# Exercise:
Every line from the one containing "SW1: switch (+5V, U2/MCLR)" through the end of the listing below goes in the output, exactly and without pictures.

******************************

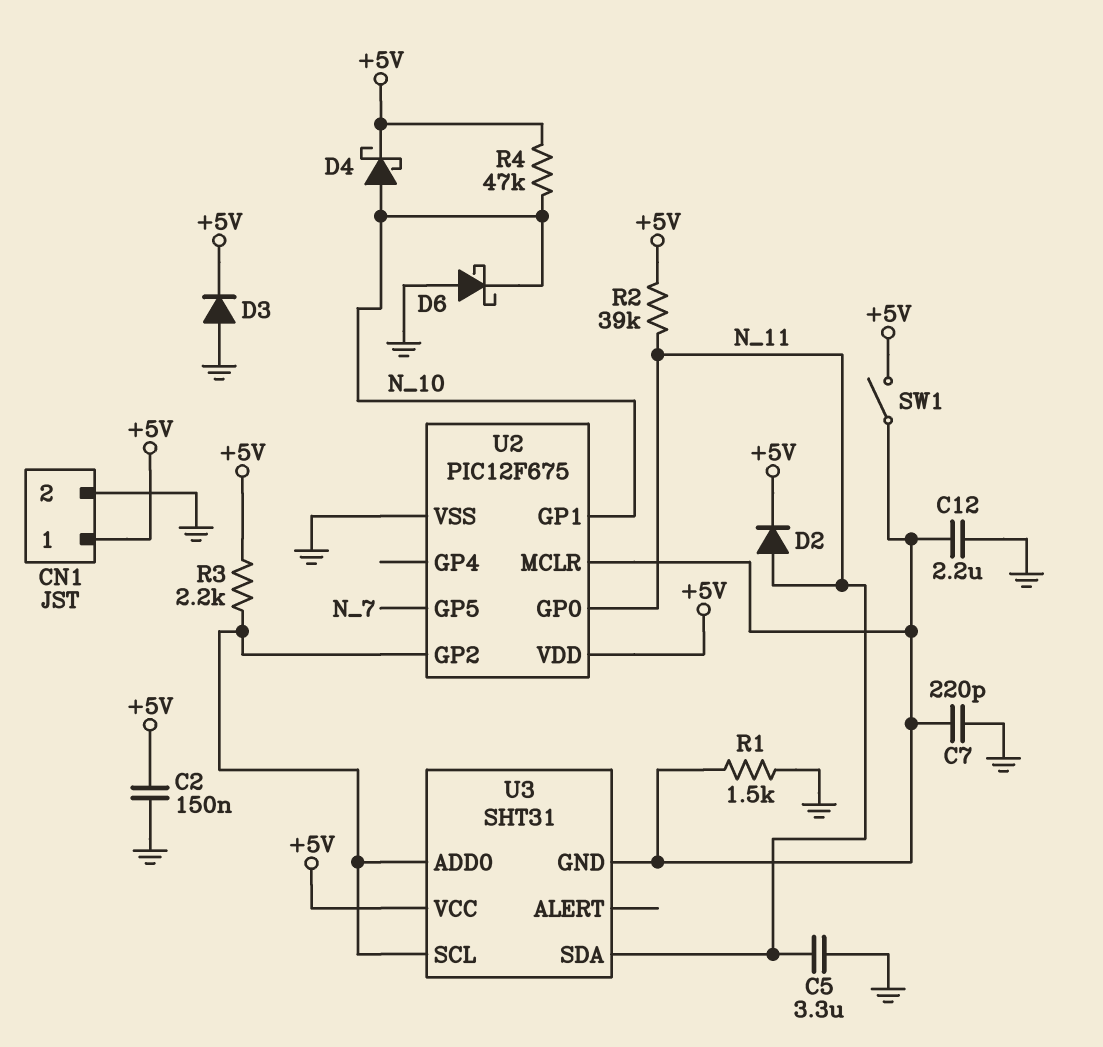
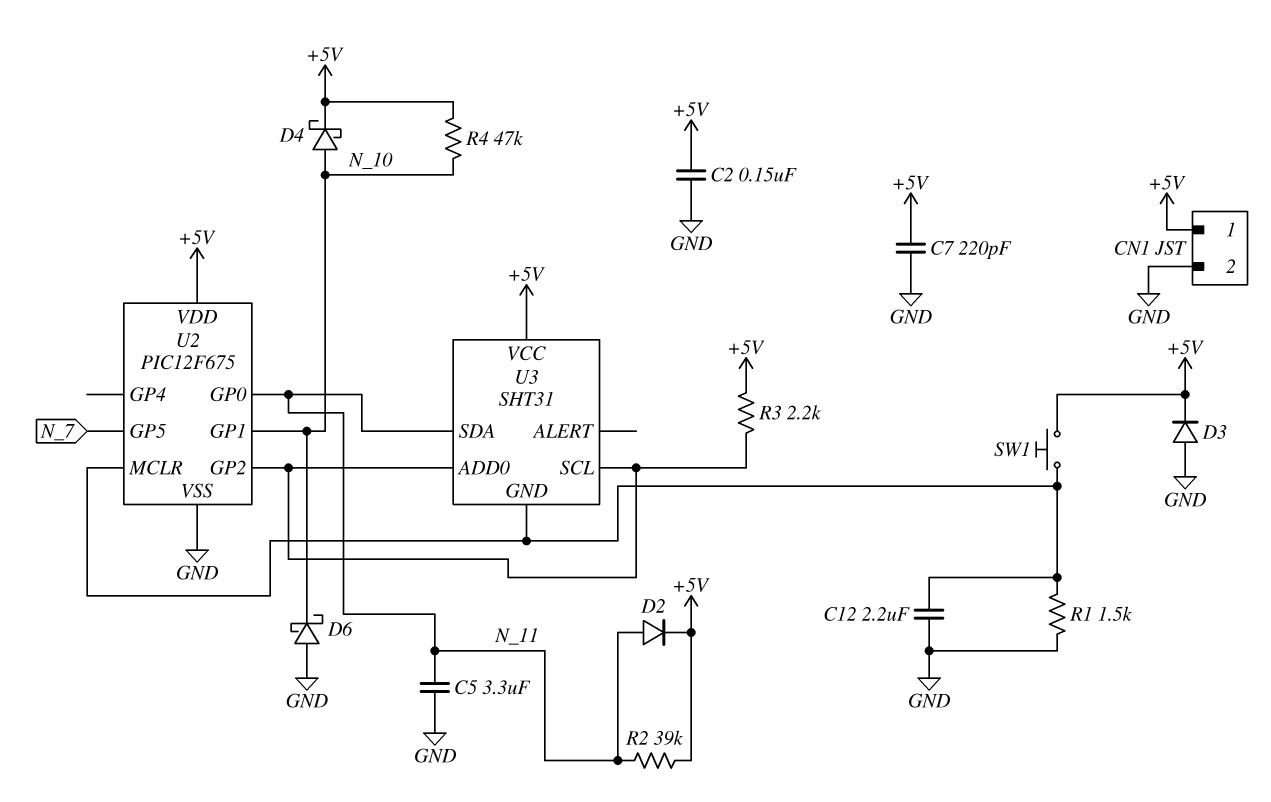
C7: 220pF (GND, U2/MCLR) -> 220pF (+5V, GND)
SW1: switch (+5V, U2/MCLR) -> button (+5V, U2/MCLR)

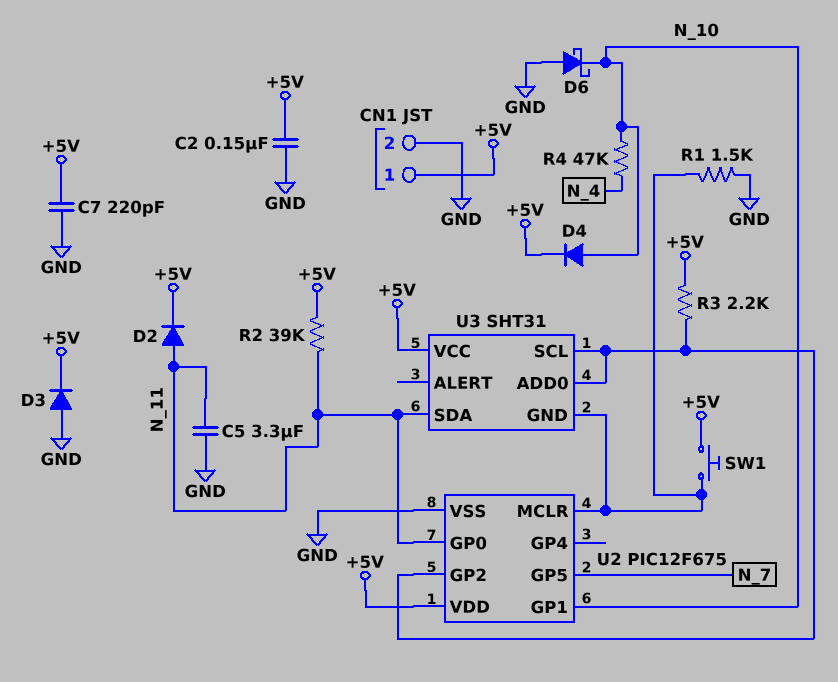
C12: 2.2uF (GND, U2/MCLR) -> none
D4: schottky (A N_10, K +5V) -> diode (A N_10, K +5V)
R4: 47k (+5V, N_10) -> 47k (N_4, N_10)

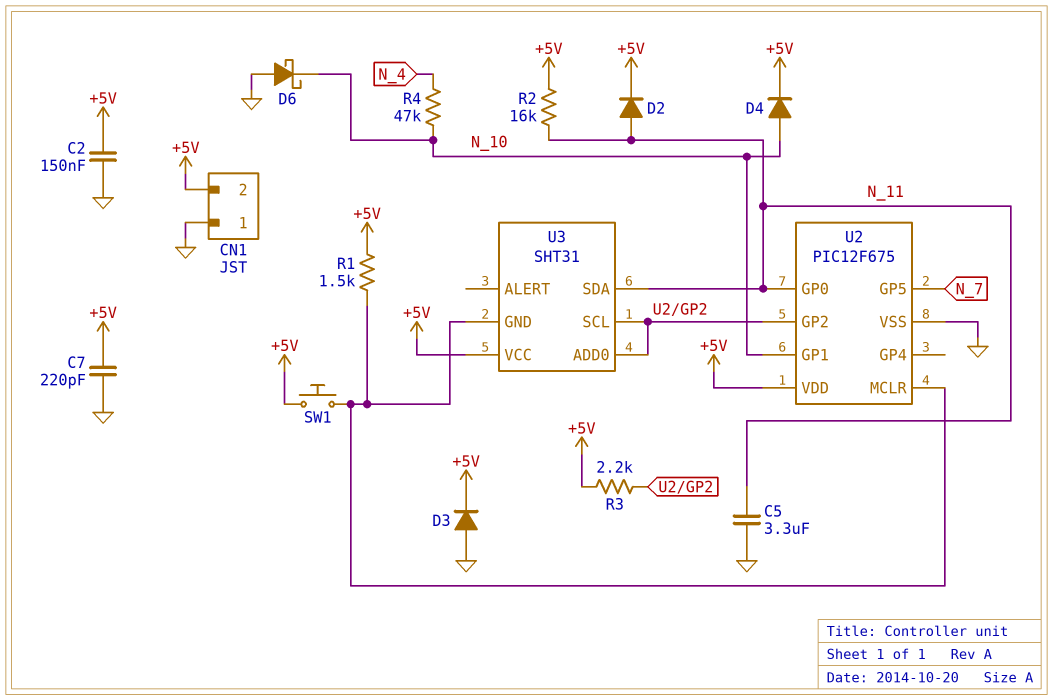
CN1 pin 1: +5V -> GND
CN1 pin 2: GND -> +5V
R1: 1.5k (GND, U2/MCLR) -> 1.5k (+5V, U2/MCLR)
R2: 39k (+5V, N_11) -> 16k (+5V, N_11)

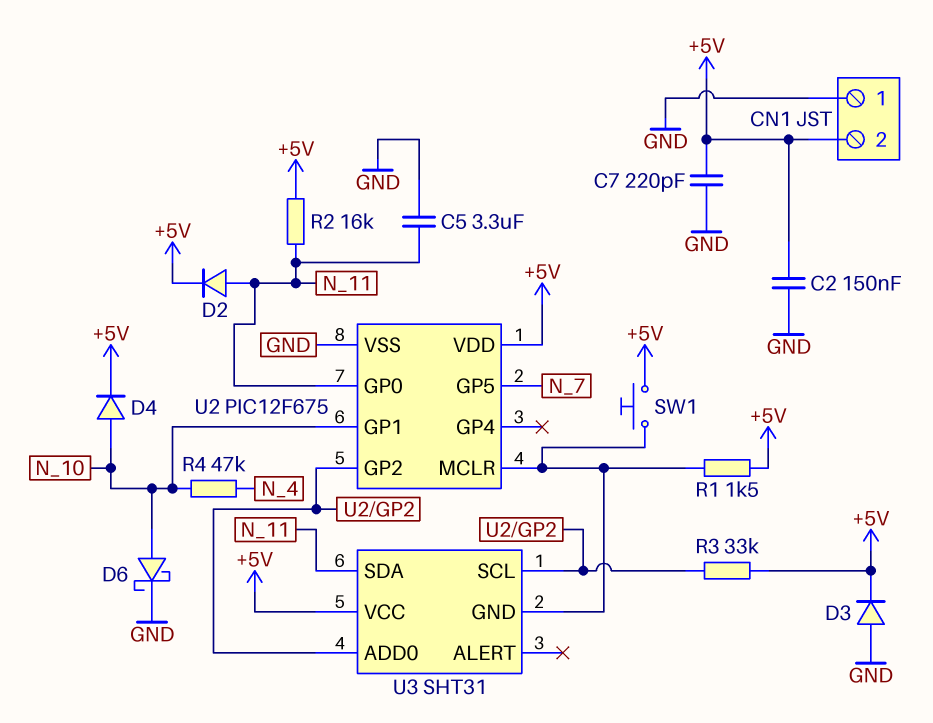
D6: schottky (A GND, K N_10) -> schottky (A N_10, K GND)
R3: 2.2k (+5V, U2/GP2) -> 33k (+5V, U2/GP2)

******************************

# Task response:
SW1: switch (+5V, U2/MCLR) -> button (+5V, U2/MCLR)

C12: 2.2uF (GND, U2/MCLR) -> none
D4: schottky (A N_10, K +5V) -> diode (A N_10, K +5V)
R4: 47k (+5V, N_10) -> 47k (N_4, N_10)

CN1 pin 1: +5V -> GND
CN1 pin 2: GND -> +5V
R1: 1.5k (GND, U2/MCLR) -> 1.5k (+5V, U2/MCLR)
R2: 39k (+5V, N_11) -> 16k (+5V, N_11)

D6: schottky (A GND, K N_10) -> schottky (A N_10, K GND)
R3: 2.2k (+5V, U2/GP2) -> 33k (+5V, U2/GP2)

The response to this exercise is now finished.